--- INFORMATION GIVEN ---

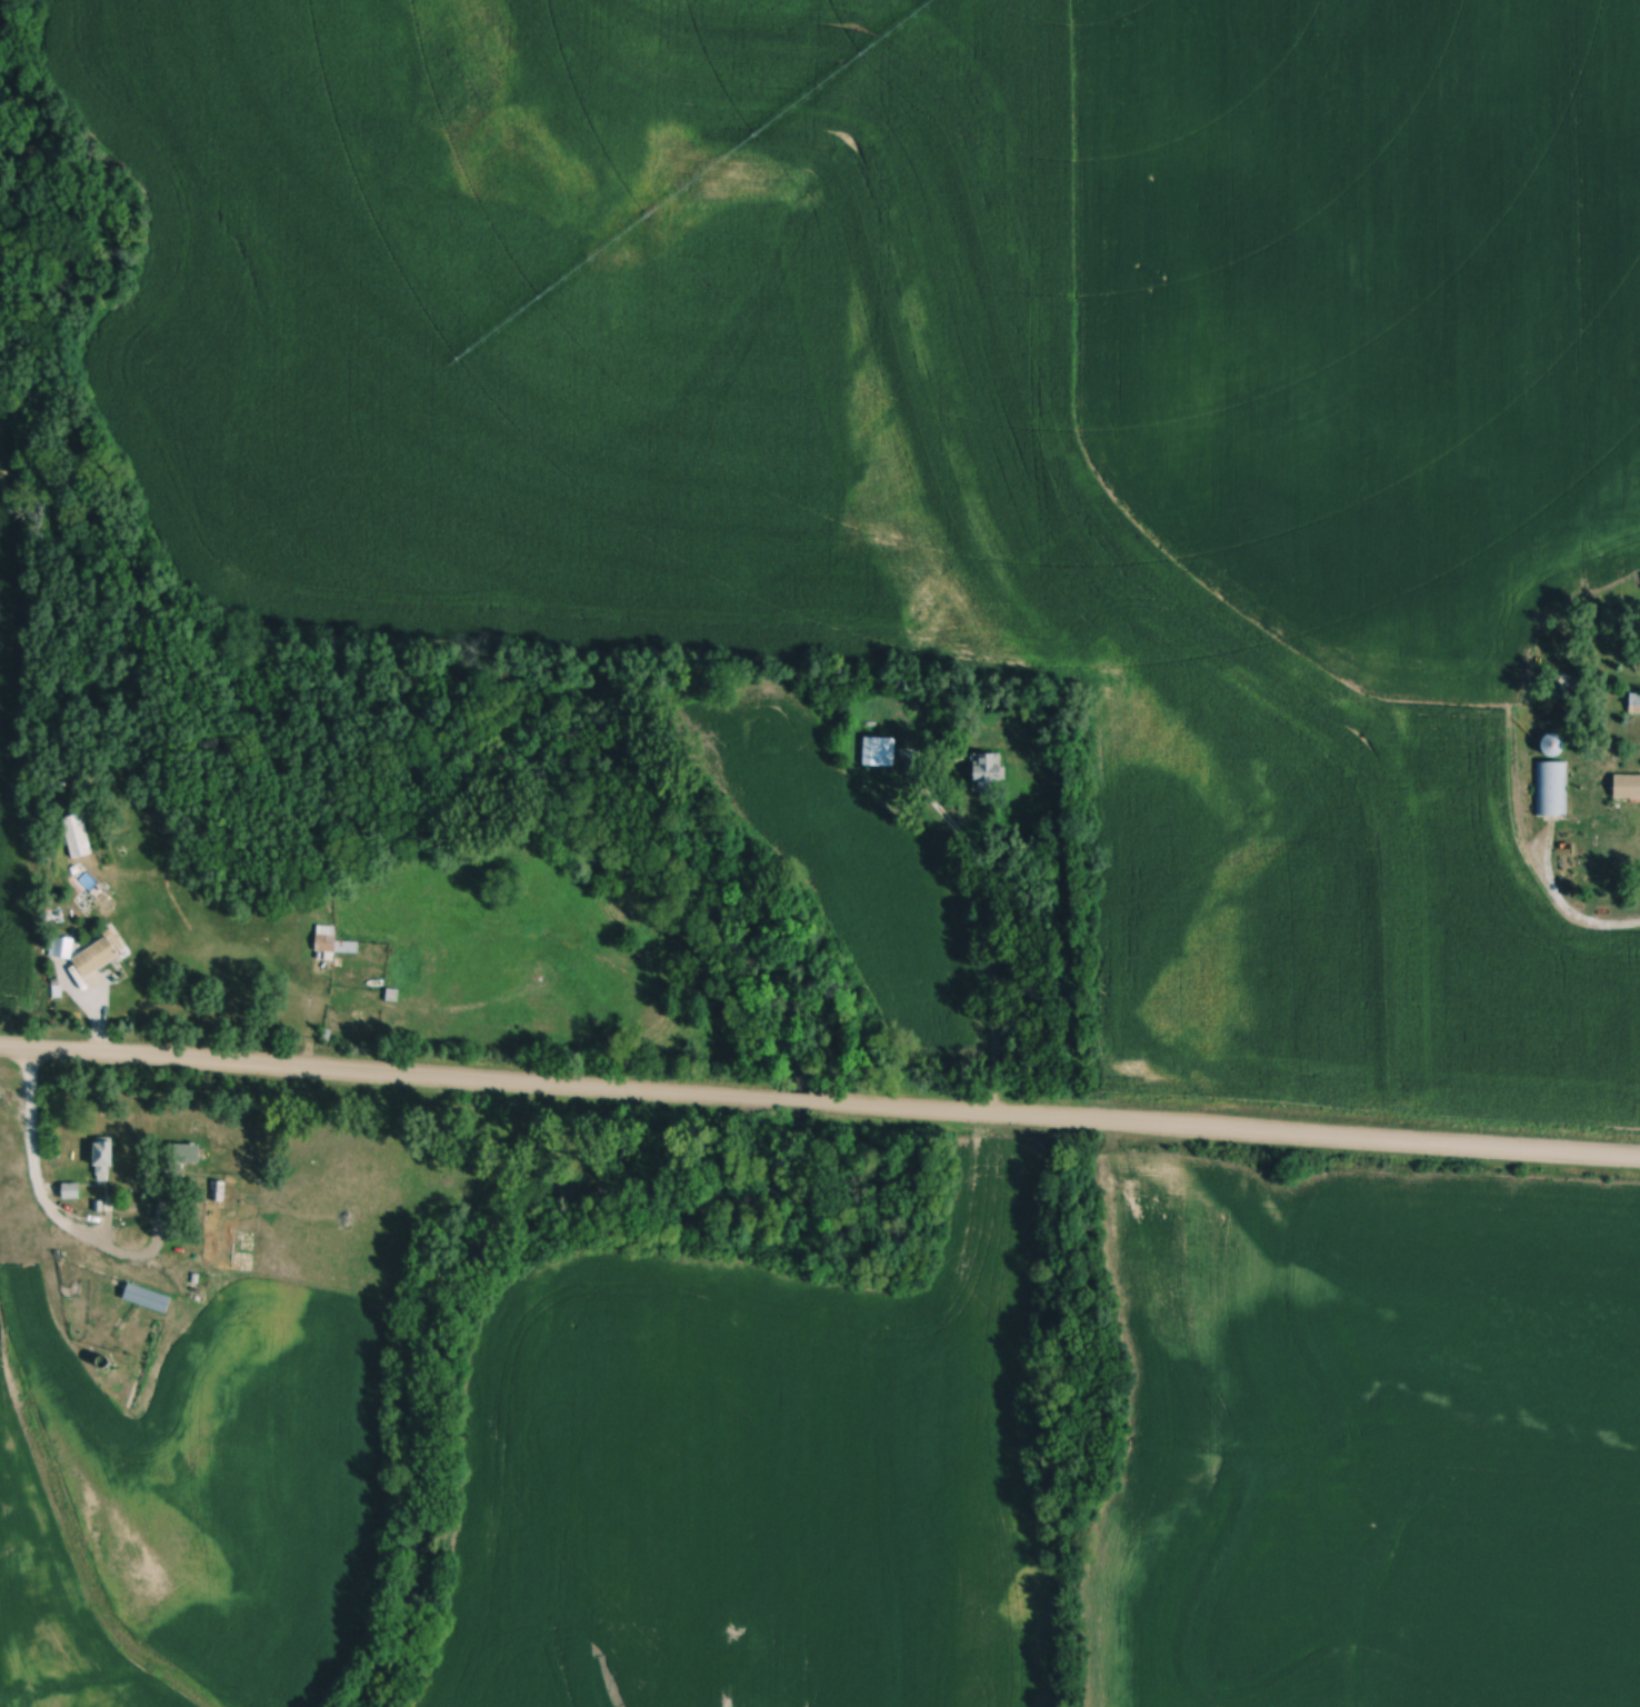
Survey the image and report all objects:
building: (1635, 705)
building: (1553, 746)
building: (881, 753)
building: (989, 771)
building: (1628, 787)
building: (1553, 790)
building: (78, 837)
river: (666, 849)
building: (334, 943)
building: (98, 959)
road: (392, 1072)
road: (798, 1095)
road: (16, 1109)
road: (1226, 1128)
road: (32, 1150)
building: (187, 1154)
building: (105, 1160)
road: (146, 1260)
building: (148, 1299)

---

## TRY IT
When copying the data above, repeat every word exactly and drop the pictures.

## SOLUTION TO THE EXERCISE
Survey the image and report all objects:
building: (1635, 705)
building: (1553, 746)
building: (881, 753)
building: (989, 771)
building: (1628, 787)
building: (1553, 790)
building: (78, 837)
river: (666, 849)
building: (334, 943)
building: (98, 959)
road: (392, 1072)
road: (798, 1095)
road: (16, 1109)
road: (1226, 1128)
road: (32, 1150)
building: (187, 1154)
building: (105, 1160)
road: (146, 1260)
building: (148, 1299)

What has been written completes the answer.